● TASK INPUT

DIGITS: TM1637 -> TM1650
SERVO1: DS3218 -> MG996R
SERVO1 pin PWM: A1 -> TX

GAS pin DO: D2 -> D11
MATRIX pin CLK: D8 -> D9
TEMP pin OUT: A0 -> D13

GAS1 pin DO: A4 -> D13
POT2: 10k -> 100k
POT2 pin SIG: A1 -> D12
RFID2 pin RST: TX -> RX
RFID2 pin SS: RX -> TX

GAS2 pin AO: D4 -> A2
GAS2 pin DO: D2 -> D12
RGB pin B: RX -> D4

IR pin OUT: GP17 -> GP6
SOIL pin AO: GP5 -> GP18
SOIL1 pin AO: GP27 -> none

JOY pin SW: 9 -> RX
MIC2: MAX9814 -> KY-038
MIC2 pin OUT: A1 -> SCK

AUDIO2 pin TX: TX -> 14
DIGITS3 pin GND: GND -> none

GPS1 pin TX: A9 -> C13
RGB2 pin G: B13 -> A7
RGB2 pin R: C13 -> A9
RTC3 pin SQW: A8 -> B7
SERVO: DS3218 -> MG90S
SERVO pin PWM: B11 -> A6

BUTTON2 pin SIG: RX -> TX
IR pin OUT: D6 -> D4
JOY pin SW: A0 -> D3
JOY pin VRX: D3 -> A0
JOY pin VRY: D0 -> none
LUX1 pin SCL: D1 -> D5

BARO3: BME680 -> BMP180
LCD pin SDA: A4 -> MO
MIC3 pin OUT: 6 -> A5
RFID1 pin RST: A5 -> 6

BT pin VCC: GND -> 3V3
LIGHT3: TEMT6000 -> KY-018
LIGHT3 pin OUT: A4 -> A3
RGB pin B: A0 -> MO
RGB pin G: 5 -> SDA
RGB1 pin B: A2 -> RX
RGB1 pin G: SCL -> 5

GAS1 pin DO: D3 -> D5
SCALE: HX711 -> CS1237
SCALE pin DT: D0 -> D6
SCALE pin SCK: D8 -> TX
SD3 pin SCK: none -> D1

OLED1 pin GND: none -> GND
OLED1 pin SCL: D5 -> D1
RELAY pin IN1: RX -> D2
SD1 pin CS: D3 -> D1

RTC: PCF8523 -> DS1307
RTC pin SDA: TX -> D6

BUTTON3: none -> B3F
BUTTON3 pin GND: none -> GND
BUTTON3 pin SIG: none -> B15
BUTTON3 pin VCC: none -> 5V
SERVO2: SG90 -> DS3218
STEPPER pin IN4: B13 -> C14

● YOUR INSTRUCTIONS
Look above for the line containing "IR pin OUT: D6 -> D4". Return it and each line after it exactly, through the last line, and nothing more.

● ANSWER BOX
IR pin OUT: D6 -> D4
JOY pin SW: A0 -> D3
JOY pin VRX: D3 -> A0
JOY pin VRY: D0 -> none
LUX1 pin SCL: D1 -> D5

BARO3: BME680 -> BMP180
LCD pin SDA: A4 -> MO
MIC3 pin OUT: 6 -> A5
RFID1 pin RST: A5 -> 6

BT pin VCC: GND -> 3V3
LIGHT3: TEMT6000 -> KY-018
LIGHT3 pin OUT: A4 -> A3
RGB pin B: A0 -> MO
RGB pin G: 5 -> SDA
RGB1 pin B: A2 -> RX
RGB1 pin G: SCL -> 5

GAS1 pin DO: D3 -> D5
SCALE: HX711 -> CS1237
SCALE pin DT: D0 -> D6
SCALE pin SCK: D8 -> TX
SD3 pin SCK: none -> D1

OLED1 pin GND: none -> GND
OLED1 pin SCL: D5 -> D1
RELAY pin IN1: RX -> D2
SD1 pin CS: D3 -> D1

RTC: PCF8523 -> DS1307
RTC pin SDA: TX -> D6

BUTTON3: none -> B3F
BUTTON3 pin GND: none -> GND
BUTTON3 pin SIG: none -> B15
BUTTON3 pin VCC: none -> 5V
SERVO2: SG90 -> DS3218
STEPPER pin IN4: B13 -> C14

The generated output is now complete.